**Assigned task**
In the data below, find the line containing "R1: 1k (GND, VS) -> 1k (GND, N_5)" and the line containing "Q201: PNP (B", then reproduce them and every line between, exactly. Omit pictures.

**Dataset records**
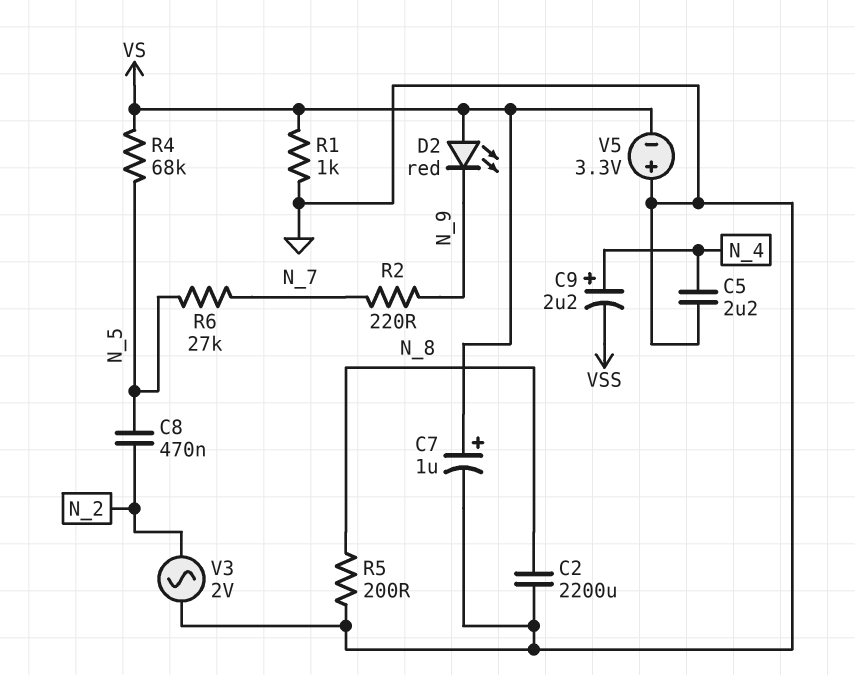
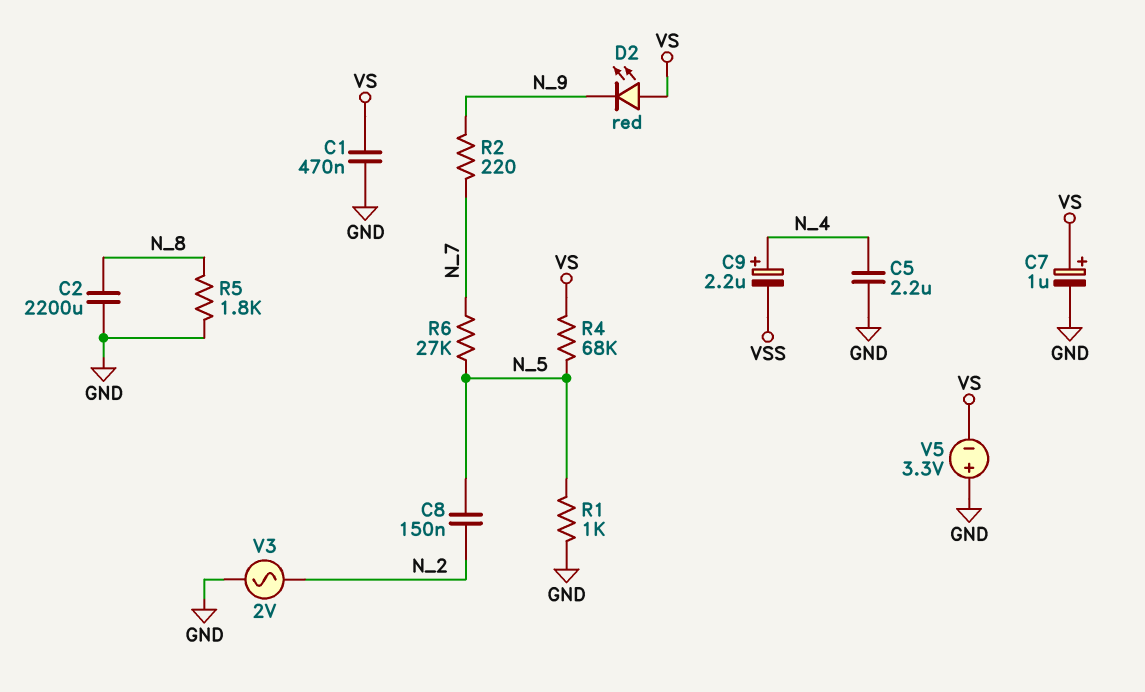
C1: none -> 470nF (GND, VS)
C8: 470nF (N_2, N_5) -> 150nF (N_2, N_5)
R1: 1k (GND, VS) -> 1k (GND, N_5)
R5: 200 (GND, N_8) -> 1.8k (GND, N_8)

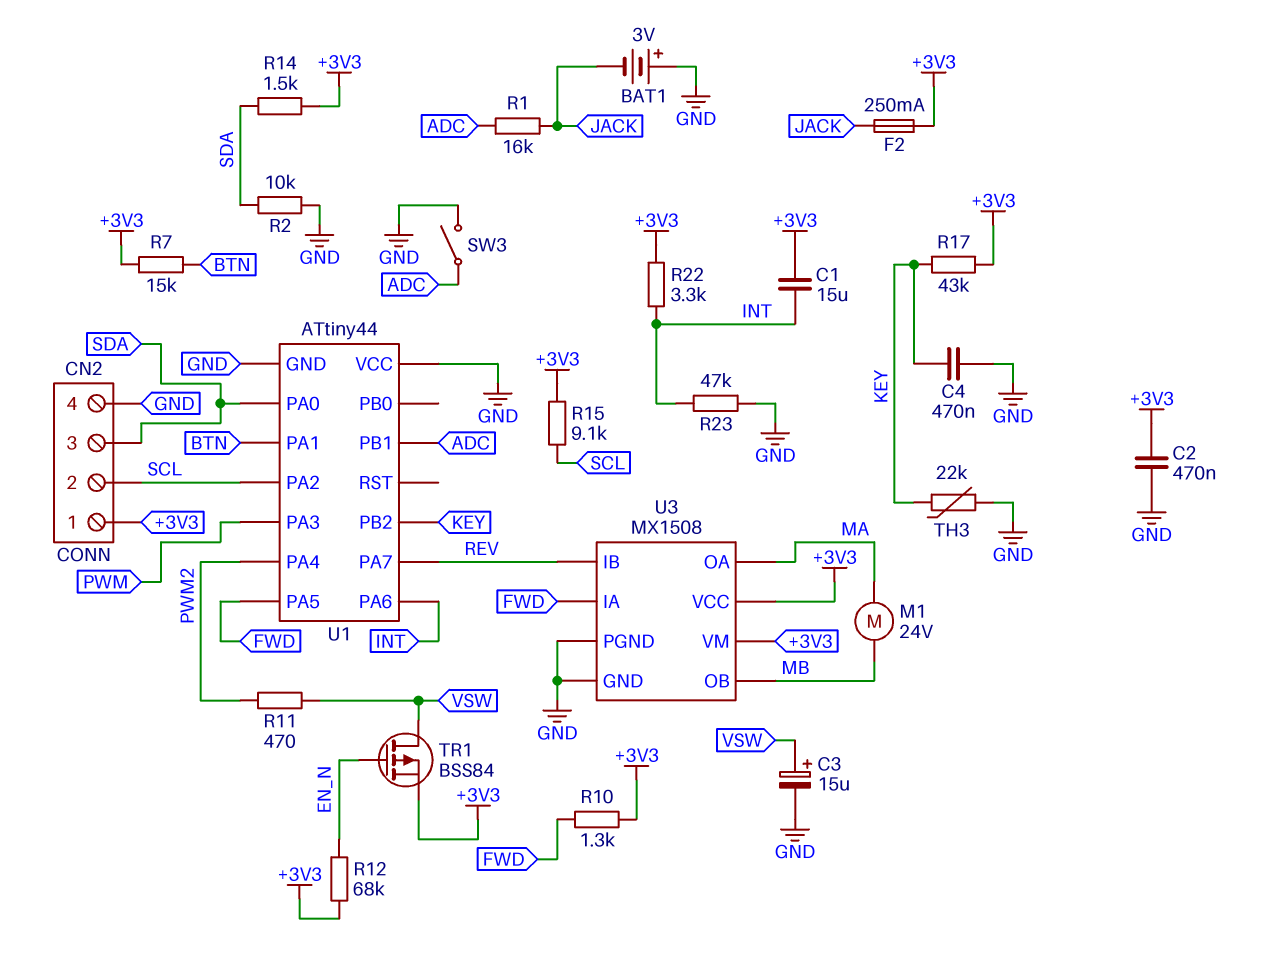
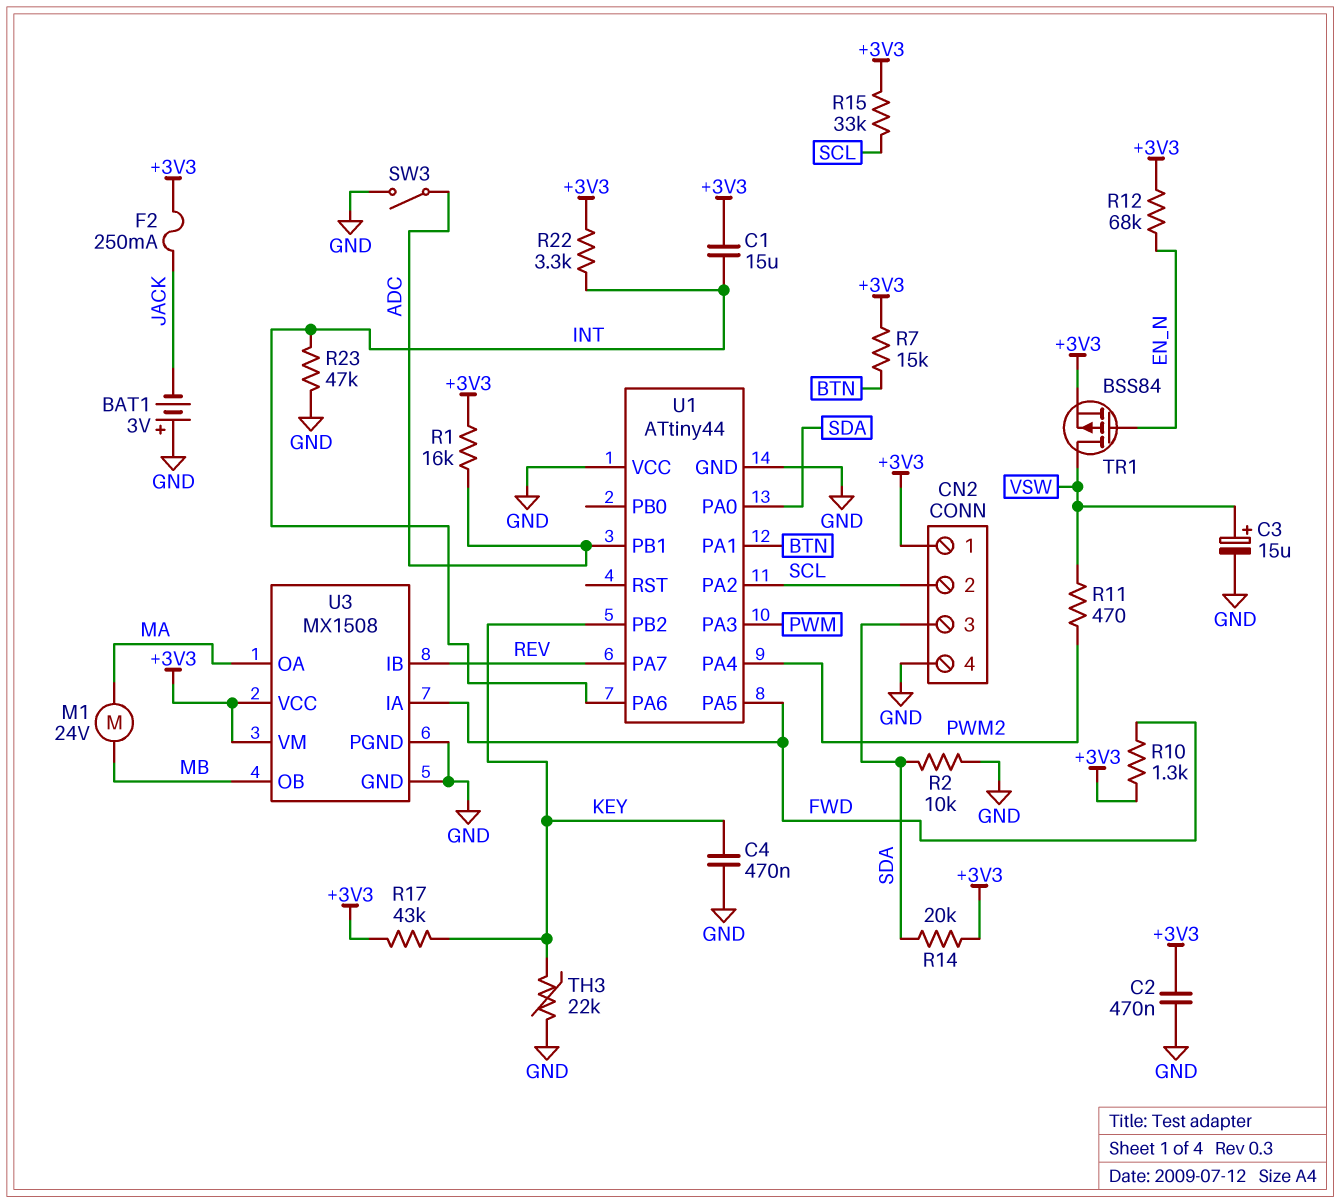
R1: 16k (ADC, JACK) -> 16k (+3V3, ADC)
R14: 1.5k (+3V3, SDA) -> 20k (+3V3, SDA)
R15: 9.1k (+3V3, SCL) -> 33k (+3V3, SCL)

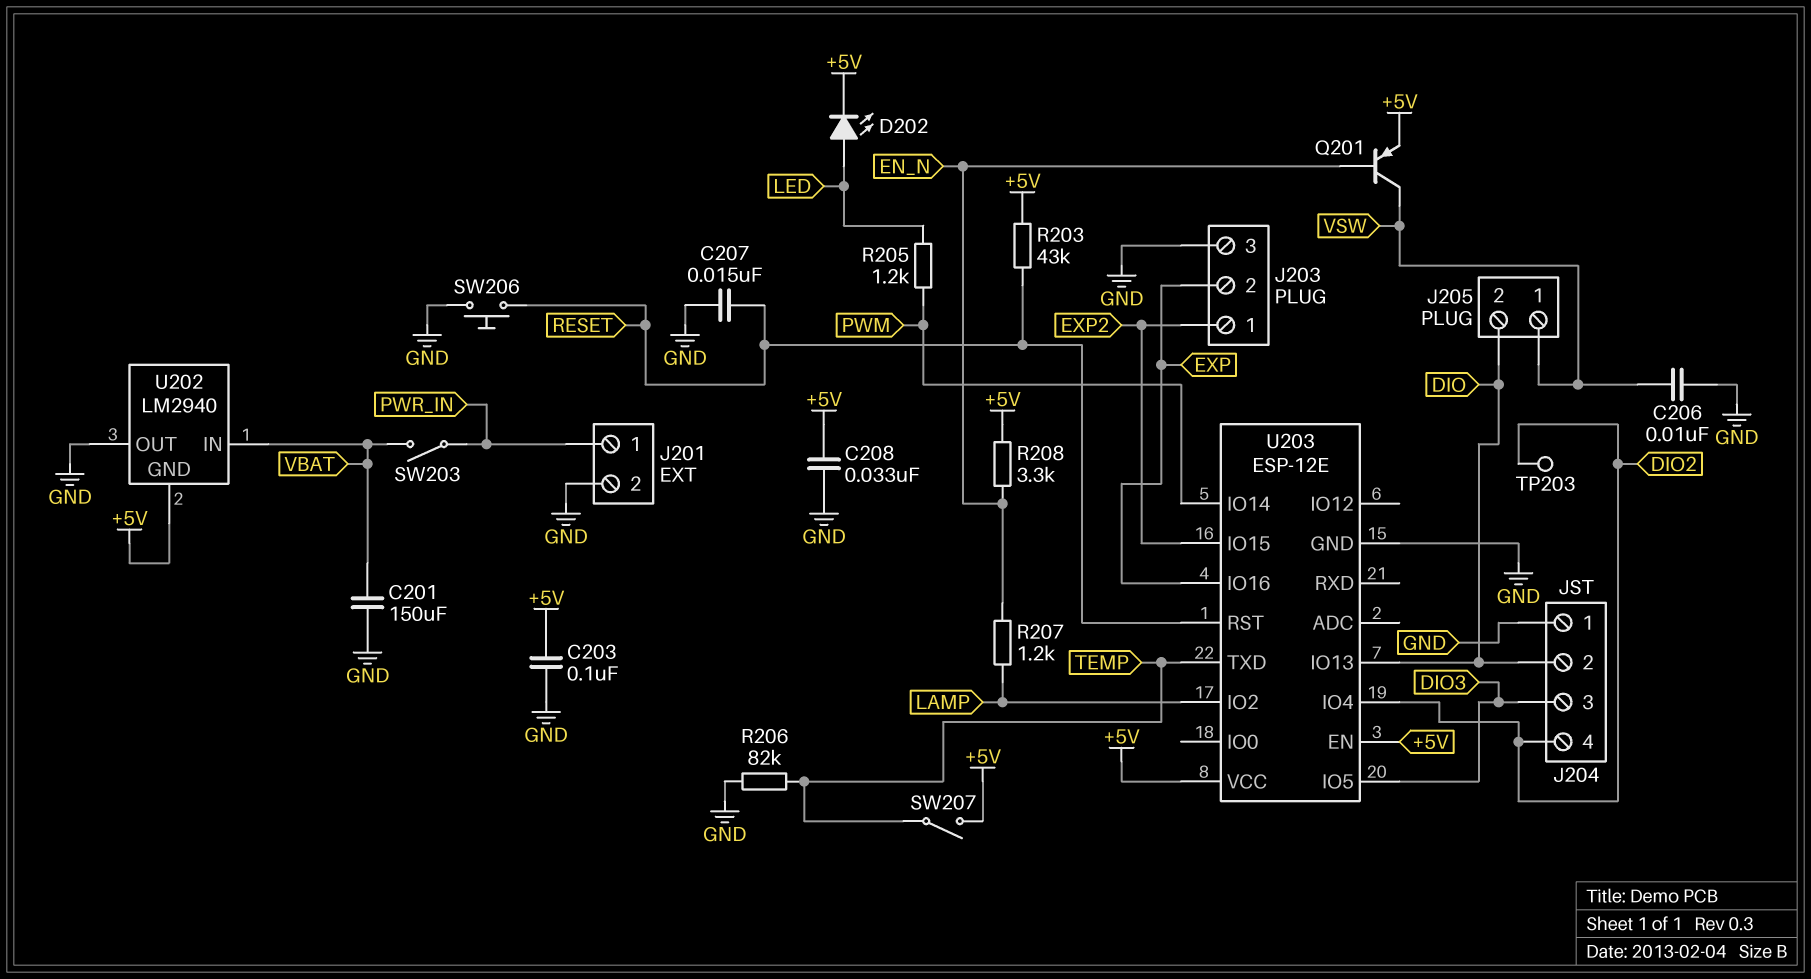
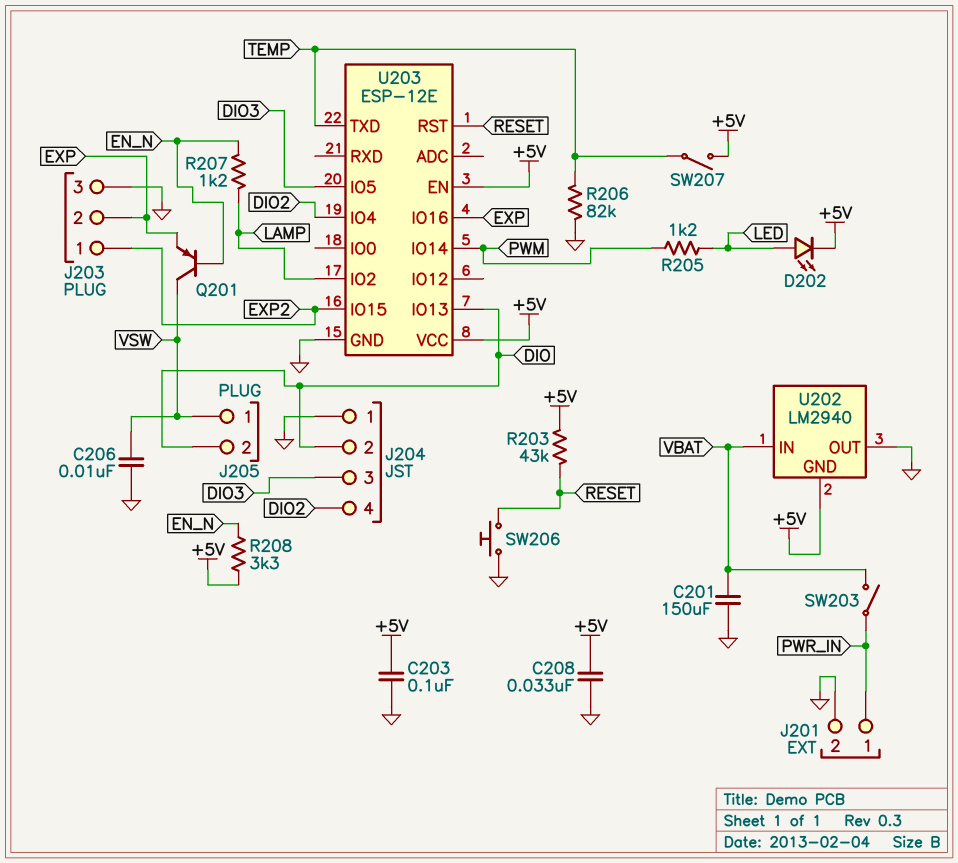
C207: 15nF (GND, RESET) -> none
Q201: PNP (B EN_N, C VSW, E +5V) -> PNP (B EN_N, C VSW, E EXP)
TP203: test point (DIO2) -> none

**Output below**
R1: 1k (GND, VS) -> 1k (GND, N_5)
R5: 200 (GND, N_8) -> 1.8k (GND, N_8)

R1: 16k (ADC, JACK) -> 16k (+3V3, ADC)
R14: 1.5k (+3V3, SDA) -> 20k (+3V3, SDA)
R15: 9.1k (+3V3, SCL) -> 33k (+3V3, SCL)

C207: 15nF (GND, RESET) -> none
Q201: PNP (B EN_N, C VSW, E +5V) -> PNP (B EN_N, C VSW, E EXP)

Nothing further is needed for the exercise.